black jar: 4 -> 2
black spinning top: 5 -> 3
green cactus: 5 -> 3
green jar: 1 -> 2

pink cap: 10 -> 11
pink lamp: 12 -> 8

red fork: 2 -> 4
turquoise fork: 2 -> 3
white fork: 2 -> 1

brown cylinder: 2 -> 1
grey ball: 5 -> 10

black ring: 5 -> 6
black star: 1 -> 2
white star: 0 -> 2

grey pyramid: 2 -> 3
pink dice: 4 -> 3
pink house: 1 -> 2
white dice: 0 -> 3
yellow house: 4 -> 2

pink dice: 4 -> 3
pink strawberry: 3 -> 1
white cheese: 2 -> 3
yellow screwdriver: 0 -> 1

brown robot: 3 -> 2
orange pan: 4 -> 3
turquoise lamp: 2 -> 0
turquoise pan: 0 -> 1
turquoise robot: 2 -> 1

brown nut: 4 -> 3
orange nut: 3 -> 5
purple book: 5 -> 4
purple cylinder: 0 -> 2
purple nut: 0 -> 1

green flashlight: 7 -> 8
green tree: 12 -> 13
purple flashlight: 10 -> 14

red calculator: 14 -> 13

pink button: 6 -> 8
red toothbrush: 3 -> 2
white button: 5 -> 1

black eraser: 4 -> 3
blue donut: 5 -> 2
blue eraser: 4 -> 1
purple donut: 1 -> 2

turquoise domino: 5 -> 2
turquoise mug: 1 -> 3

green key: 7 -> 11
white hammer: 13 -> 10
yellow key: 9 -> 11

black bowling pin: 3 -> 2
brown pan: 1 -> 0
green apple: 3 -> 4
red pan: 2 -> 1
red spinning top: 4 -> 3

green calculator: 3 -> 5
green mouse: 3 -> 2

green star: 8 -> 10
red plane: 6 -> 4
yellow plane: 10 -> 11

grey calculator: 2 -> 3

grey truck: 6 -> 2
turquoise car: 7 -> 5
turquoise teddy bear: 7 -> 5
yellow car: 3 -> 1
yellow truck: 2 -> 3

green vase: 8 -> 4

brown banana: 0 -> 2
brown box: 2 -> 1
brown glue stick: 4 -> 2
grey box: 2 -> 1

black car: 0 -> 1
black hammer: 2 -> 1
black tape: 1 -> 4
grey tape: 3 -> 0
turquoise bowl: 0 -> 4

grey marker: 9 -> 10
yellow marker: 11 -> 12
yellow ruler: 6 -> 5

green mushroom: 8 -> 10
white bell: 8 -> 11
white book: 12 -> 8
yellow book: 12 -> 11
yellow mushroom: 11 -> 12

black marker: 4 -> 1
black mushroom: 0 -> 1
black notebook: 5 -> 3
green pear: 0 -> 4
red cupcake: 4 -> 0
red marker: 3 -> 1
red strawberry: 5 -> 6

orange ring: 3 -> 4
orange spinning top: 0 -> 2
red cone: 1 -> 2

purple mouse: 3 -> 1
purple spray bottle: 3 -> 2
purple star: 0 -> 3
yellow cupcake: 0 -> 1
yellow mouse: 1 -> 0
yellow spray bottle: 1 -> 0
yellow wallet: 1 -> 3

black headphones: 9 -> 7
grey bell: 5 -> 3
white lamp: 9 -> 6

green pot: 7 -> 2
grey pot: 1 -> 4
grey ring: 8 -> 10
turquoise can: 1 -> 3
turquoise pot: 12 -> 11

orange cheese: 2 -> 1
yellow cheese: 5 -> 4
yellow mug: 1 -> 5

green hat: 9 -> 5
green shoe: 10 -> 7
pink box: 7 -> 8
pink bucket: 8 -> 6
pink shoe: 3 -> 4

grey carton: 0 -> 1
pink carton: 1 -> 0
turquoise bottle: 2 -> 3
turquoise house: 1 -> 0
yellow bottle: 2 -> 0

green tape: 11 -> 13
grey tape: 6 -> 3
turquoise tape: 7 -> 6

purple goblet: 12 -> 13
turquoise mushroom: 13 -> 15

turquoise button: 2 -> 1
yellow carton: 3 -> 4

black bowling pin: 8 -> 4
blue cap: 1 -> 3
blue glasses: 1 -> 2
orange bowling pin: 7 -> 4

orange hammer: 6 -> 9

* * * * * * *

_Exercise details:_ Your task for the entries above: copy exactly the span starting with the line with "turquoise lamp: 2 -> 0" and going on through the line with "yellow plane: 10 -> 11", both lines included, and nothing else.

_Task response:_
turquoise lamp: 2 -> 0
turquoise pan: 0 -> 1
turquoise robot: 2 -> 1

brown nut: 4 -> 3
orange nut: 3 -> 5
purple book: 5 -> 4
purple cylinder: 0 -> 2
purple nut: 0 -> 1

green flashlight: 7 -> 8
green tree: 12 -> 13
purple flashlight: 10 -> 14

red calculator: 14 -> 13

pink button: 6 -> 8
red toothbrush: 3 -> 2
white button: 5 -> 1

black eraser: 4 -> 3
blue donut: 5 -> 2
blue eraser: 4 -> 1
purple donut: 1 -> 2

turquoise domino: 5 -> 2
turquoise mug: 1 -> 3

green key: 7 -> 11
white hammer: 13 -> 10
yellow key: 9 -> 11

black bowling pin: 3 -> 2
brown pan: 1 -> 0
green apple: 3 -> 4
red pan: 2 -> 1
red spinning top: 4 -> 3

green calculator: 3 -> 5
green mouse: 3 -> 2

green star: 8 -> 10
red plane: 6 -> 4
yellow plane: 10 -> 11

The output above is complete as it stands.